◆ EXERCISE INSTRUCTIONS ◆
From the line that contains "brown banana: 12 -> 11" to the end of the records below, copy every line exactly. Both the first and last of these lines count.

◆ EXERCISE INPUT ◆
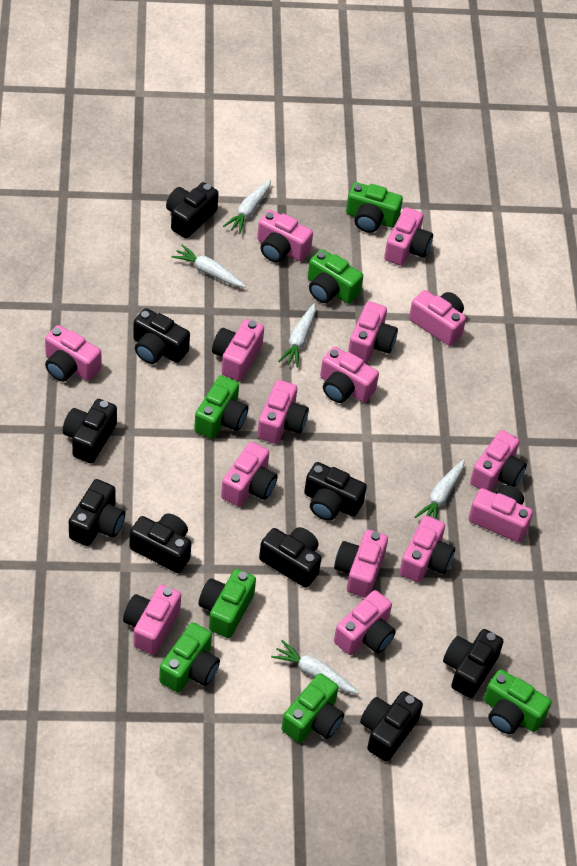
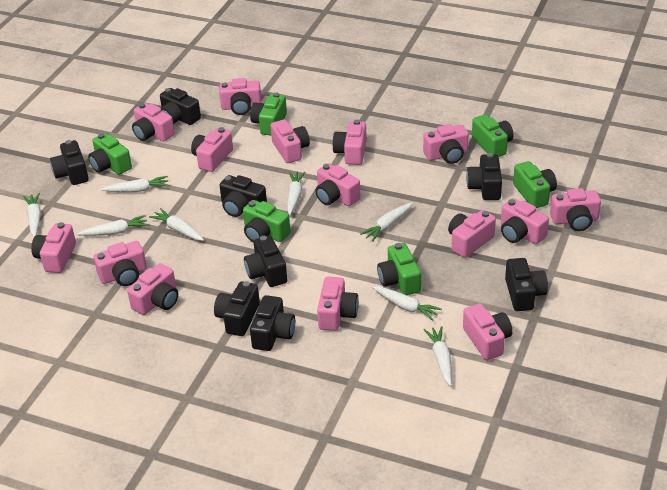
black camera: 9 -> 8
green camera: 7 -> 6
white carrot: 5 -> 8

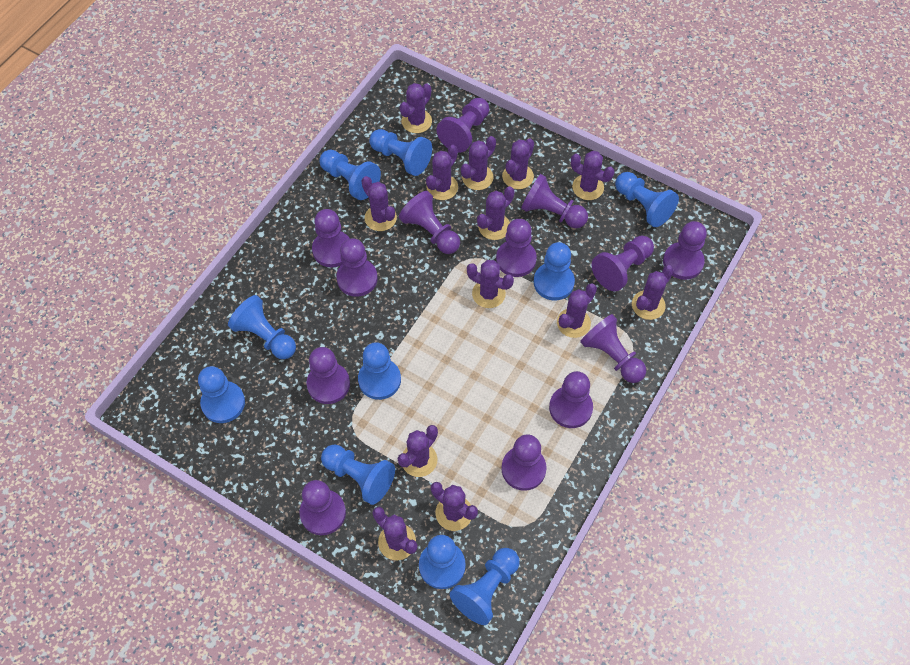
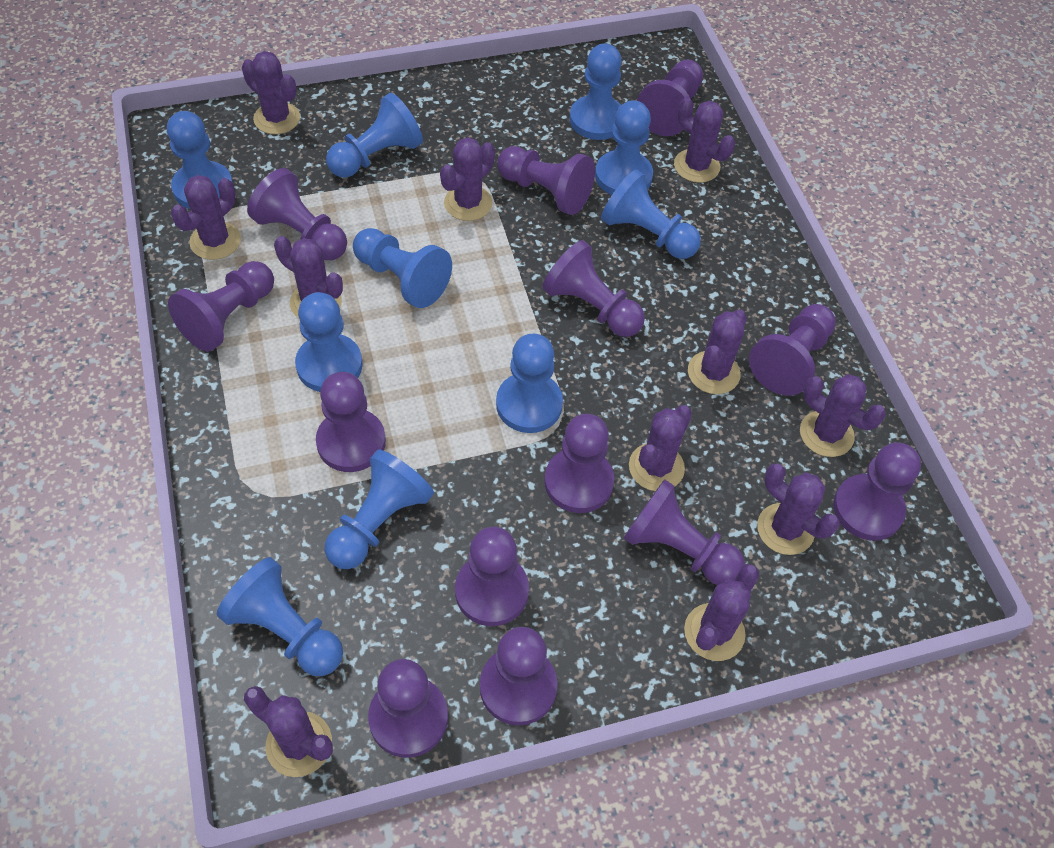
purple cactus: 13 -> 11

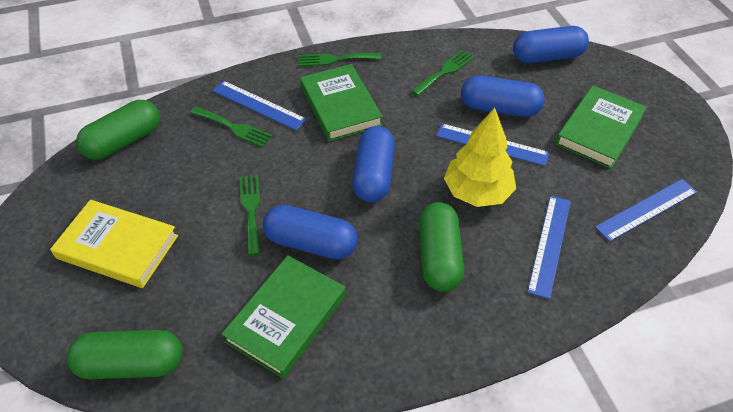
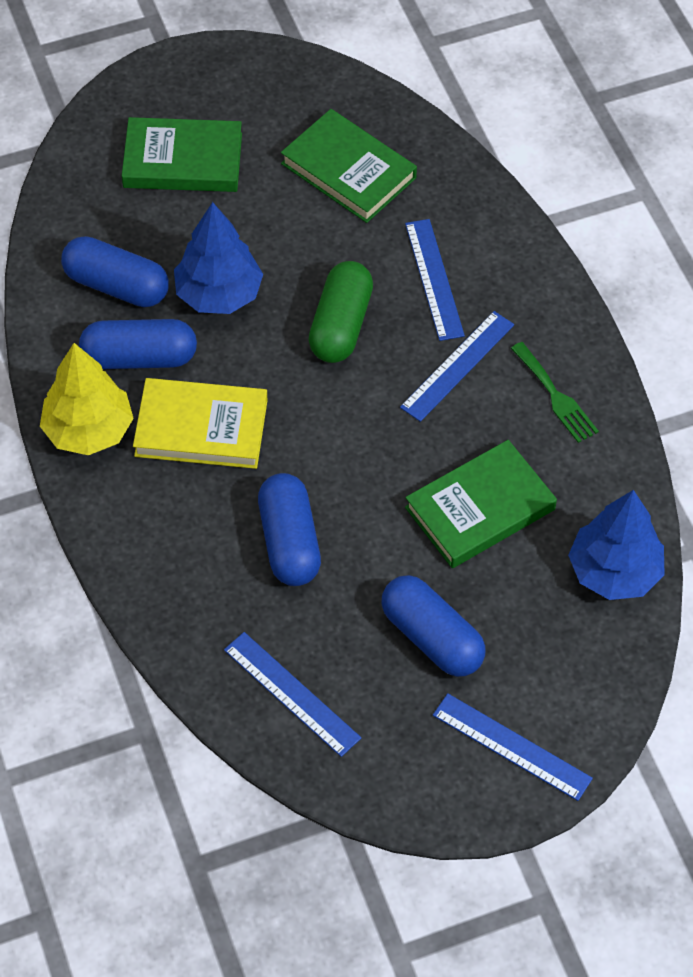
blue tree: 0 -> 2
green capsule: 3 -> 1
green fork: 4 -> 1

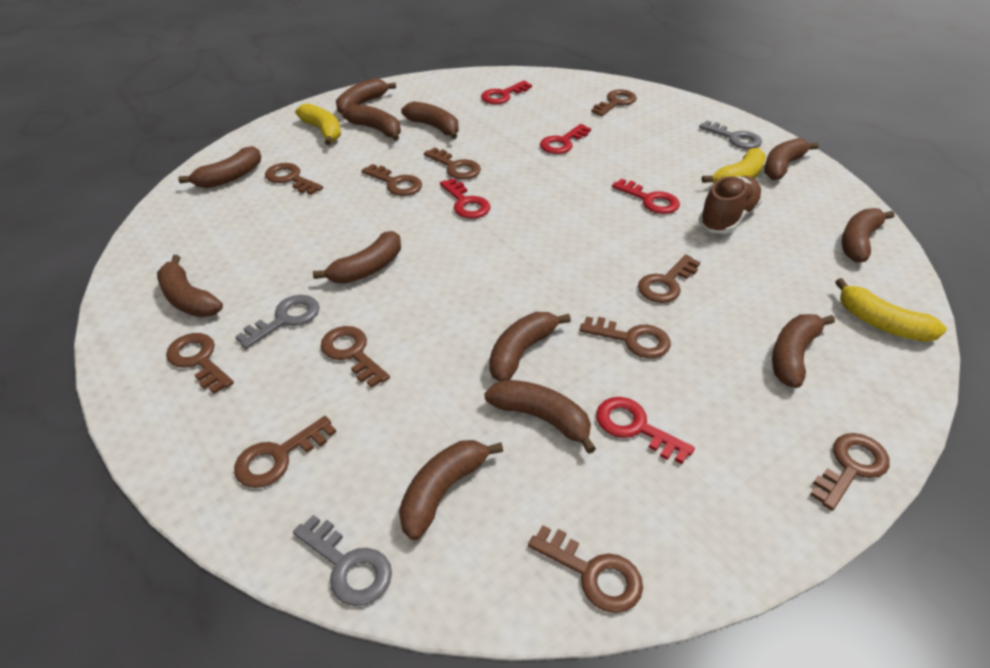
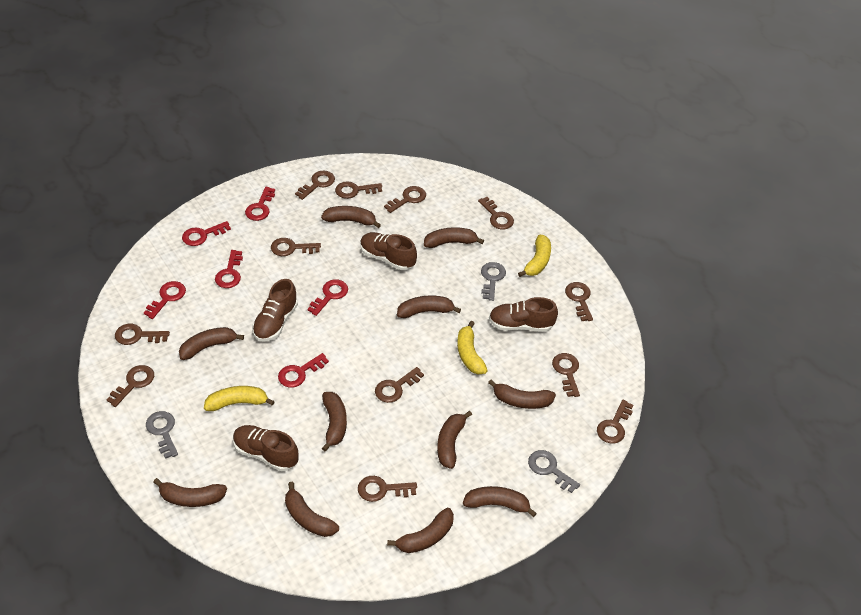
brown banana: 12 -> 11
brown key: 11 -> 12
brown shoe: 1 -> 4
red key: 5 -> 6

◆ RESPONSE TO THIS EXERCISE ◆
brown banana: 12 -> 11
brown key: 11 -> 12
brown shoe: 1 -> 4
red key: 5 -> 6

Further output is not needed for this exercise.